* _RECORDS FOR THE EXERCISE_:
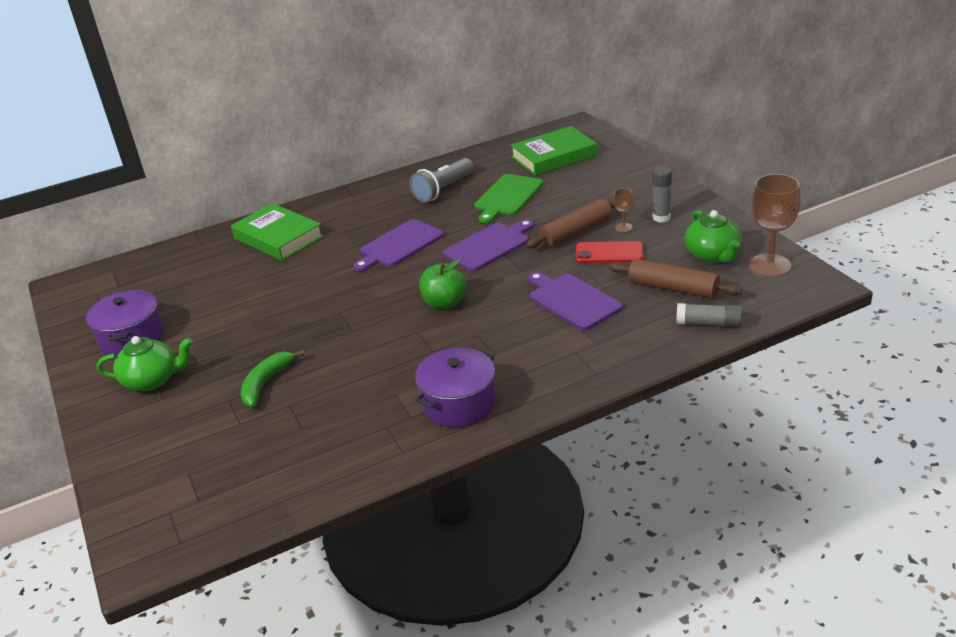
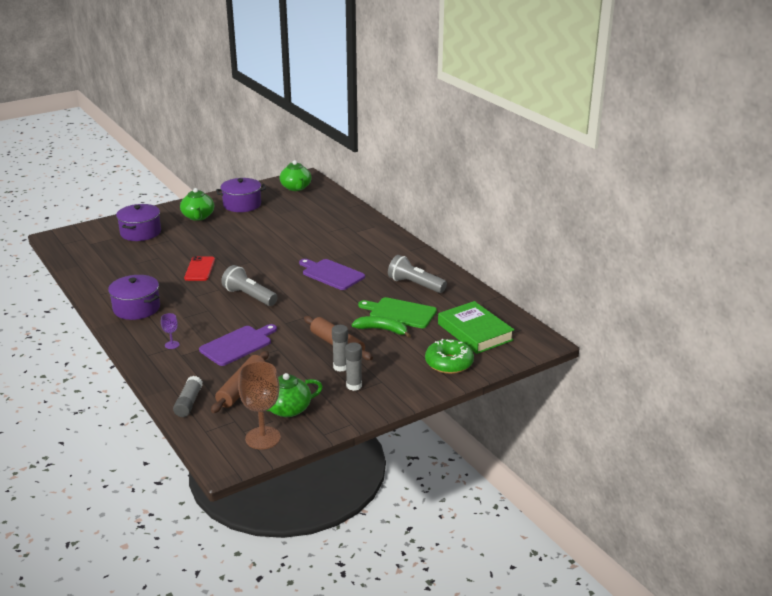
camera: 80 degrees right, 5 degrees down
(100, 291) = (296, 188): none -> green teapot
(181, 440) = (140, 232): none -> purple pot
(266, 383) = (182, 248): green banana -> green banana (382, 330)
(278, 237) = (351, 231): green book -> none
(445, 303) = (249, 296): green apple -> grey flashlight
(489, 246) = (323, 309): purple cutting board -> none
(569, 355) = (172, 345): none -> purple goblet
(609, 253) = (301, 360): red phone -> red phone (199, 269)
(615, 168) = (449, 363): none -> green donut
(623, 227) = (340, 367): brown goblet -> grey glue stick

* _PROBLEM REQUIREMENTS_: Restate the data above word for word. Skip every picture.

* _COMPLETED TASK_:
camera: 80 degrees right, 5 degrees down
(100, 291) = (296, 188): none -> green teapot
(181, 440) = (140, 232): none -> purple pot
(266, 383) = (182, 248): green banana -> green banana (382, 330)
(278, 237) = (351, 231): green book -> none
(445, 303) = (249, 296): green apple -> grey flashlight
(489, 246) = (323, 309): purple cutting board -> none
(569, 355) = (172, 345): none -> purple goblet
(609, 253) = (301, 360): red phone -> red phone (199, 269)
(615, 168) = (449, 363): none -> green donut
(623, 227) = (340, 367): brown goblet -> grey glue stick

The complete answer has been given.